● **SHORT PROBLEM**
Reproduce the items word for word, starting at the very first line and ending after the line that contains "Question: Is white fluffy".

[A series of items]

──────────

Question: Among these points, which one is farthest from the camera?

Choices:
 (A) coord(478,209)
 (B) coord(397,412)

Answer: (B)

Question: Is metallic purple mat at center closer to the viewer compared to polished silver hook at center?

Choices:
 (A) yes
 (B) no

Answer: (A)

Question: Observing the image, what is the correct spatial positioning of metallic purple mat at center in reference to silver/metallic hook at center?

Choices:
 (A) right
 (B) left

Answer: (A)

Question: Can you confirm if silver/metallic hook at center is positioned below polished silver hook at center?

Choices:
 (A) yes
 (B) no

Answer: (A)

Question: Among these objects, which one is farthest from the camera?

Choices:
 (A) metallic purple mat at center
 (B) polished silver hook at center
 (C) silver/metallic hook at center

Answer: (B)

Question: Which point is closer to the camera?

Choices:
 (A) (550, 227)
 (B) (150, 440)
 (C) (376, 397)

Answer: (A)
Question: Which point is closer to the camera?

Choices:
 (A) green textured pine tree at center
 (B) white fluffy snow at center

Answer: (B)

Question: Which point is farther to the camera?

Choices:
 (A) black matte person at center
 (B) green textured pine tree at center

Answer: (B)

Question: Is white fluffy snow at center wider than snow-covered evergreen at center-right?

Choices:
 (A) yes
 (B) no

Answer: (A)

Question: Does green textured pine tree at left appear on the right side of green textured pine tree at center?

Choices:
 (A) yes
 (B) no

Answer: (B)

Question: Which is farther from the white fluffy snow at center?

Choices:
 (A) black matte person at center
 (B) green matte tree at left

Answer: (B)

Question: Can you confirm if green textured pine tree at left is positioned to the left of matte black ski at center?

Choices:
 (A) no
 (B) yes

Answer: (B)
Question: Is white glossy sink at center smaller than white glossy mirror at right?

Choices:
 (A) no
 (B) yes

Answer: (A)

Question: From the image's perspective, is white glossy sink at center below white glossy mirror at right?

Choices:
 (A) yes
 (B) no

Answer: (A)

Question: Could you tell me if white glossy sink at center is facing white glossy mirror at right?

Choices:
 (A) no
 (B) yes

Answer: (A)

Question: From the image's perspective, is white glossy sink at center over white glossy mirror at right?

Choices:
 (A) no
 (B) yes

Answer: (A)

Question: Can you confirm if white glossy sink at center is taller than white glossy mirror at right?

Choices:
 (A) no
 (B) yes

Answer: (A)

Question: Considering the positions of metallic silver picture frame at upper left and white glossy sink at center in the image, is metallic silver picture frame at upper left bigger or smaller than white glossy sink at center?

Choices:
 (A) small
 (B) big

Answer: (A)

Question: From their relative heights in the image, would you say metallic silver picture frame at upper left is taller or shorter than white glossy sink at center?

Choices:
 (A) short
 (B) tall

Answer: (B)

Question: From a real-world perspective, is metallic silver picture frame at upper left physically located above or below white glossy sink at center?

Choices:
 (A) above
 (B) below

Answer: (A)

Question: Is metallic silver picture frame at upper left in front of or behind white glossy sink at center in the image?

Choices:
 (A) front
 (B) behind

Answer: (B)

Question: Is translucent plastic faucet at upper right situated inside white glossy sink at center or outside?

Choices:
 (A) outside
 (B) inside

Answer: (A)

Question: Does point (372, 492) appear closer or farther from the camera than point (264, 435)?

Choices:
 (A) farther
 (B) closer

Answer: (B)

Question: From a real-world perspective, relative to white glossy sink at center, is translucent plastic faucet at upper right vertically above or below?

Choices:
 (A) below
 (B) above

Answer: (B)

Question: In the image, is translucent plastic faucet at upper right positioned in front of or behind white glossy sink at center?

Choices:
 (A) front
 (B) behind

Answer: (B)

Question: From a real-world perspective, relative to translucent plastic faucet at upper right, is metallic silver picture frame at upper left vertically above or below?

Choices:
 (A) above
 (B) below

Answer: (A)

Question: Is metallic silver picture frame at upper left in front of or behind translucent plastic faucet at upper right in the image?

──────────

● **COMPLETED TASK**
Question: Among these points, which one is farthest from the camera?

Choices:
 (A) coord(478,209)
 (B) coord(397,412)

Answer: (B)

Question: Is metallic purple mat at center closer to the viewer compared to polished silver hook at center?

Choices:
 (A) yes
 (B) no

Answer: (A)

Question: Observing the image, what is the correct spatial positioning of metallic purple mat at center in reference to silver/metallic hook at center?

Choices:
 (A) right
 (B) left

Answer: (A)

Question: Can you confirm if silver/metallic hook at center is positioned below polished silver hook at center?

Choices:
 (A) yes
 (B) no

Answer: (A)

Question: Among these objects, which one is farthest from the camera?

Choices:
 (A) metallic purple mat at center
 (B) polished silver hook at center
 (C) silver/metallic hook at center

Answer: (B)

Question: Which point is closer to the camera?

Choices:
 (A) (550, 227)
 (B) (150, 440)
 (C) (376, 397)

Answer: (A)
Question: Which point is closer to the camera?

Choices:
 (A) green textured pine tree at center
 (B) white fluffy snow at center

Answer: (B)

Question: Which point is farther to the camera?

Choices:
 (A) black matte person at center
 (B) green textured pine tree at center

Answer: (B)

Question: Is white fluffy snow at center wider than snow-covered evergreen at center-right?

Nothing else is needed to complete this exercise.